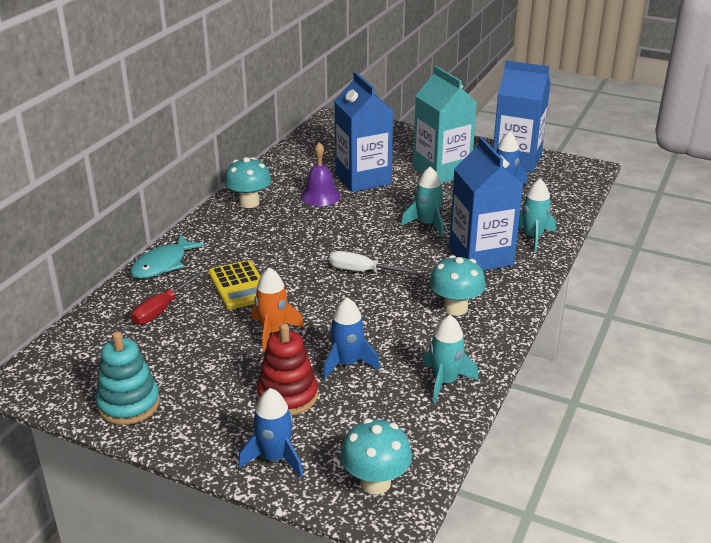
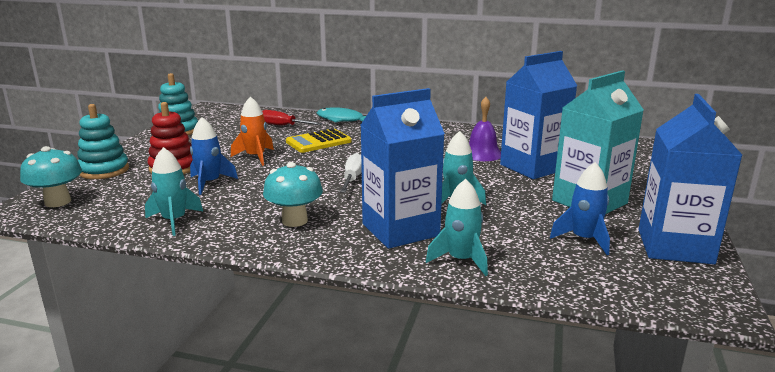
camera: 80 degrees right, 10 degrees down
(249, 203) = (450, 132): turquoise mushroom -> none
(275, 458) = (104, 170): blue rocket -> turquoise stacking toy

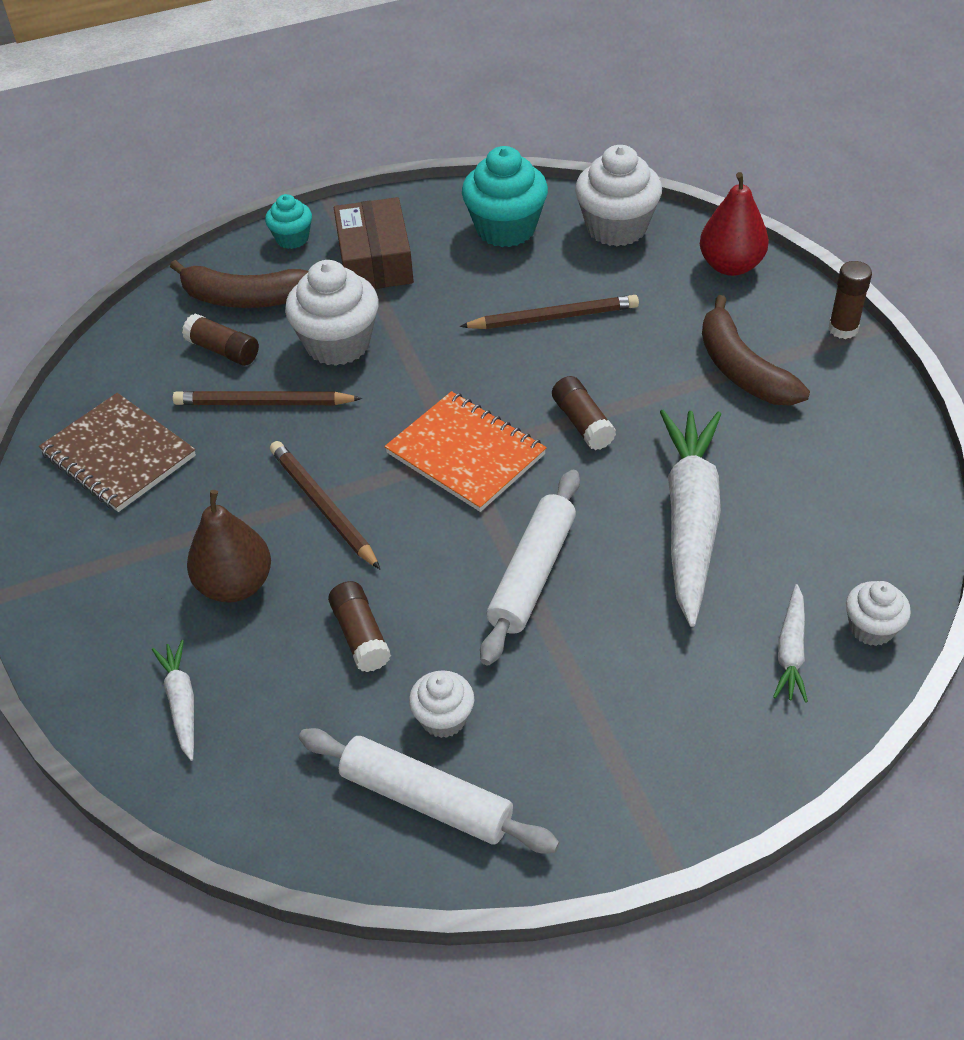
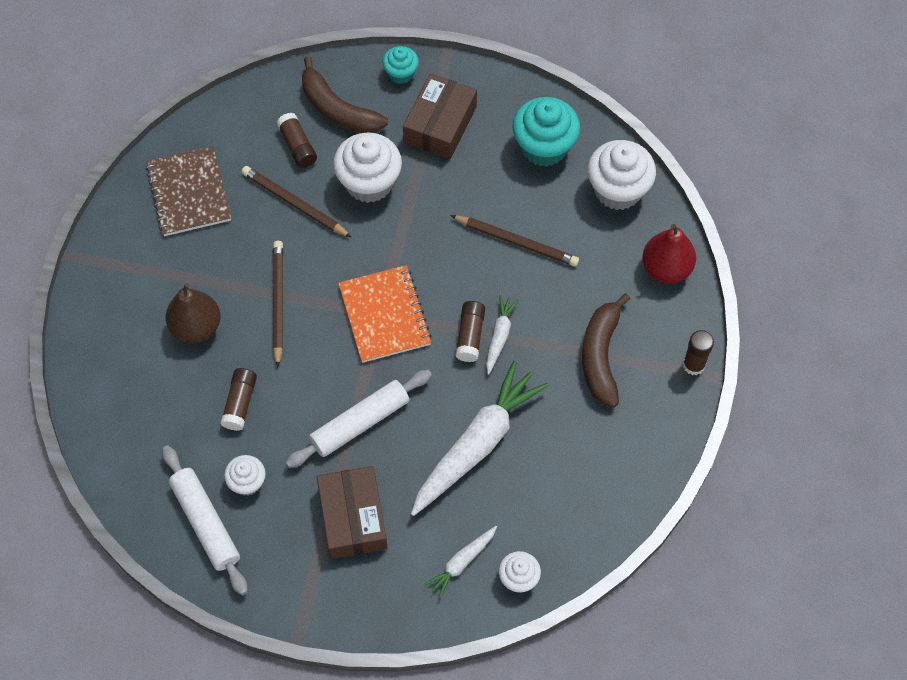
camera: 30 degrees right, 15 degrees up
(181, 703) = (122, 386): white carrot -> white carrot (499, 336)
(615, 680) = (353, 518): none -> brown box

◇ ◇ ◇ ◇ ◇

(Work task) Beginning with the line that contains "camera: 30 degrees right, 15 degrees up", output each line of the listing above through the last one, exactly and with nothing added.

(Response to the task)
camera: 30 degrees right, 15 degrees up
(181, 703) = (122, 386): white carrot -> white carrot (499, 336)
(615, 680) = (353, 518): none -> brown box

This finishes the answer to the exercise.